PROBLEM STATEMENT: From the records below, print only the part that opens with the line containing "none -> green brick B11:C11 level 1" and closes with the line containing "none -> pink slope J8:J9 level 1 top 9"; omit the pictures.

AVAILABLE DATA:
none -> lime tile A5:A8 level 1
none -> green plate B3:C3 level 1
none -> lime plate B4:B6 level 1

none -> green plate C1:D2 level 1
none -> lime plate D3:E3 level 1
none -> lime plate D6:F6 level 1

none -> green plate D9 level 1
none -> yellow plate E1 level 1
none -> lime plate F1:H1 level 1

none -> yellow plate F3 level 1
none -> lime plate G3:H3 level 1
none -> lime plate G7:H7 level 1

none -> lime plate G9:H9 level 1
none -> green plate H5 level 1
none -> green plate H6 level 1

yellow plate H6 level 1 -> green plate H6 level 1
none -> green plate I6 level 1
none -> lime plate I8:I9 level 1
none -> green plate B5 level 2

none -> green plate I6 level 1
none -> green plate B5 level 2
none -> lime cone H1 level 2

* * *

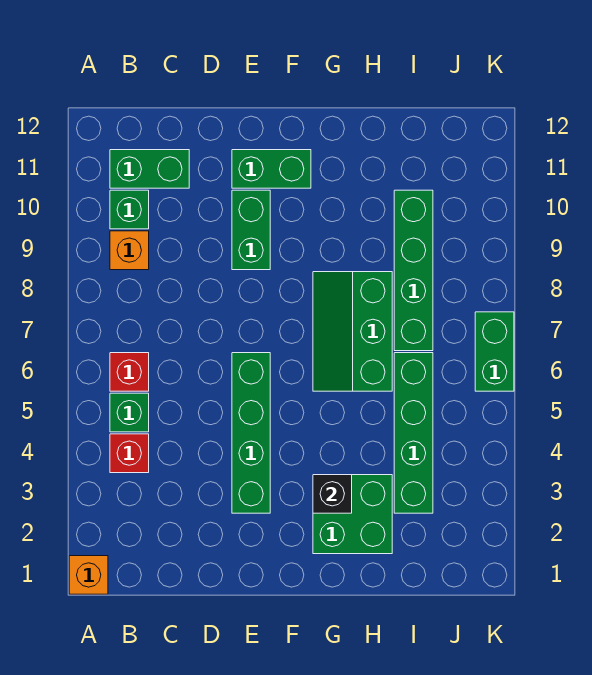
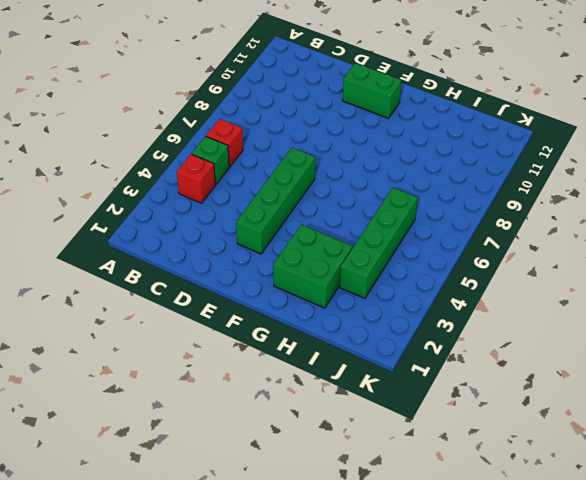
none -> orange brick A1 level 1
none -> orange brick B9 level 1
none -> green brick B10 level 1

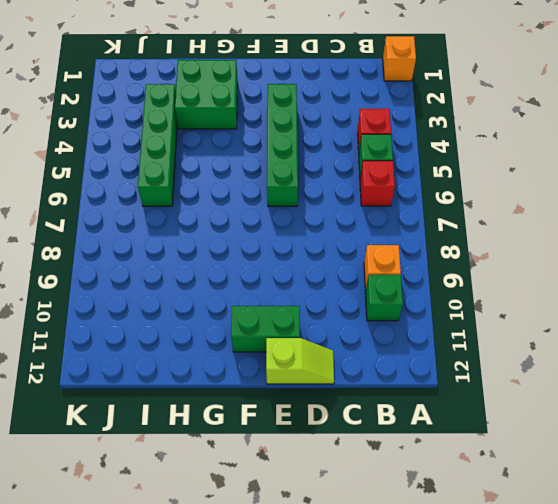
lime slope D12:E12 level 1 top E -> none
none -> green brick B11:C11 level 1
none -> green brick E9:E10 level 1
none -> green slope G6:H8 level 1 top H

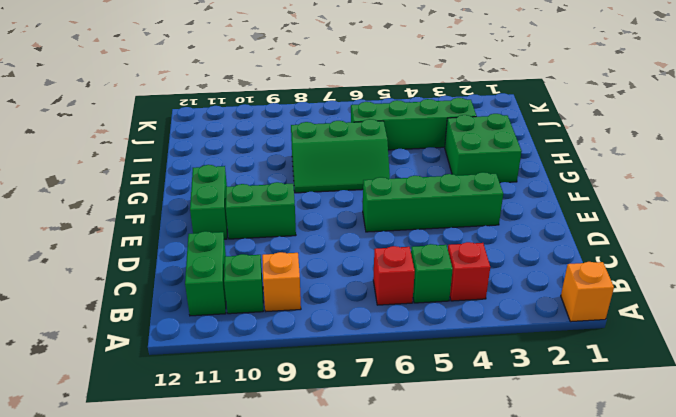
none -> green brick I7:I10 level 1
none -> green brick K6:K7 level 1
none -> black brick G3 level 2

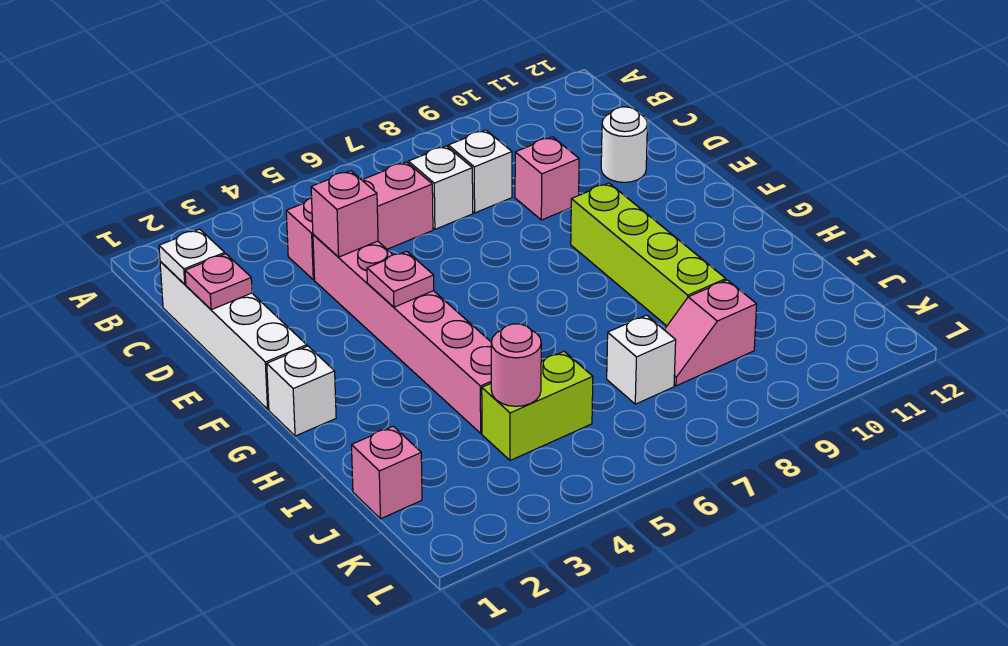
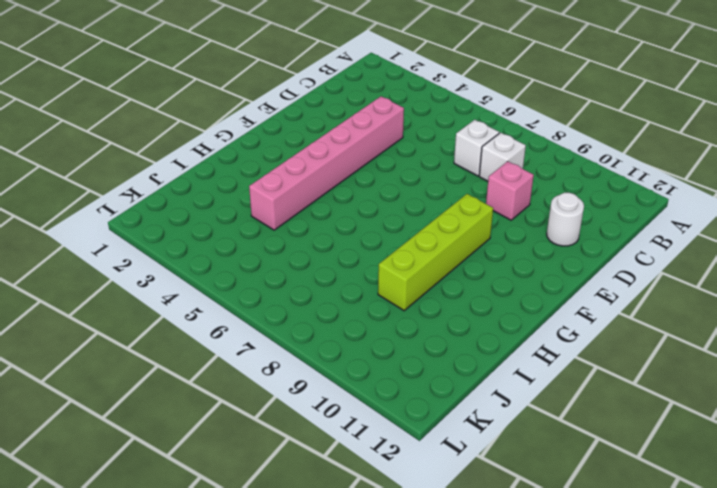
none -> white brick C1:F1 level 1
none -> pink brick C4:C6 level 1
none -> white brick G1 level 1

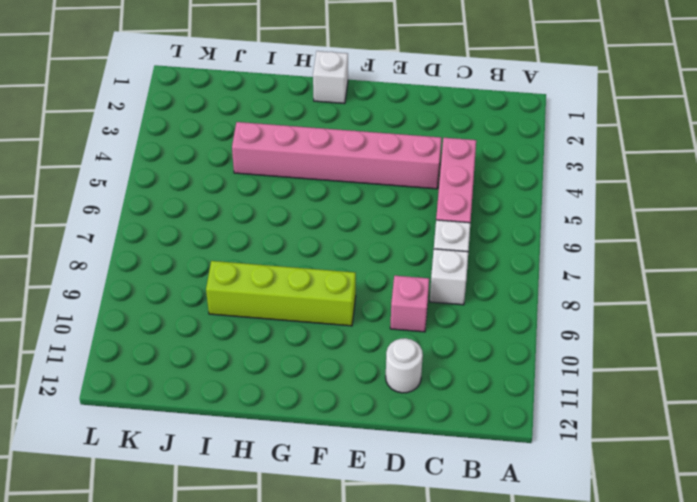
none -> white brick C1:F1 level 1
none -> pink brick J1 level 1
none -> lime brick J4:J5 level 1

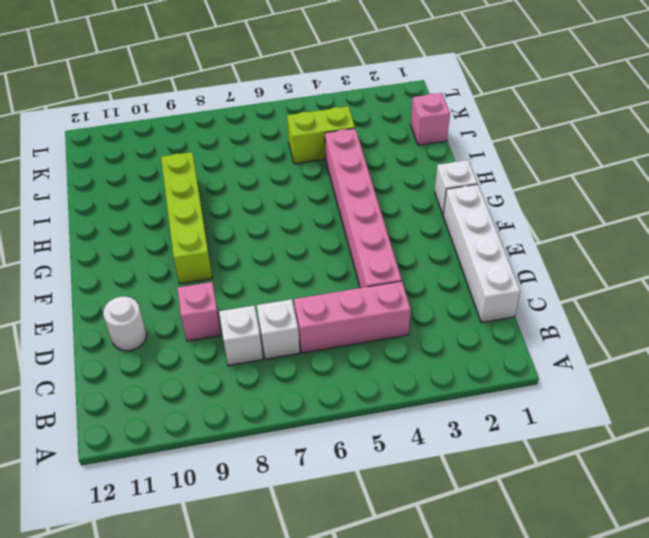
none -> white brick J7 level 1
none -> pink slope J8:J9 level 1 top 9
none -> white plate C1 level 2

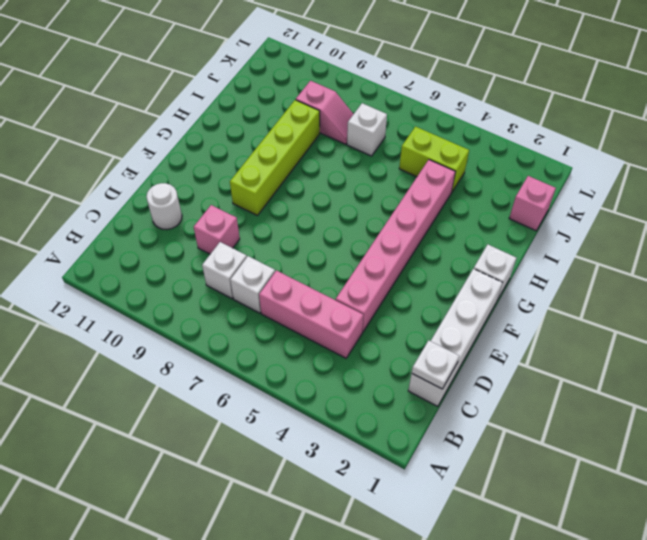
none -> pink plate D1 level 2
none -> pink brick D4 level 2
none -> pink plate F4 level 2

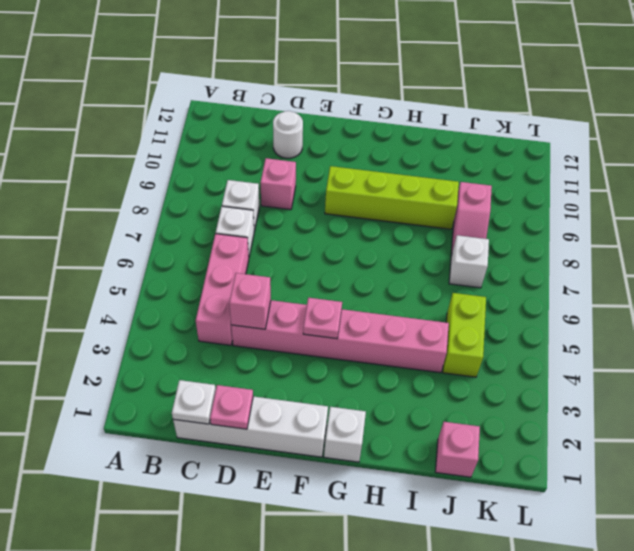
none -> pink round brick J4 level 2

TASK RESULT:
none -> green brick B11:C11 level 1
none -> green brick E9:E10 level 1
none -> green slope G6:H8 level 1 top H

none -> green brick I7:I10 level 1
none -> green brick K6:K7 level 1
none -> black brick G3 level 2

none -> white brick C1:F1 level 1
none -> pink brick C4:C6 level 1
none -> white brick G1 level 1

none -> white brick C1:F1 level 1
none -> pink brick J1 level 1
none -> lime brick J4:J5 level 1

none -> white brick J7 level 1
none -> pink slope J8:J9 level 1 top 9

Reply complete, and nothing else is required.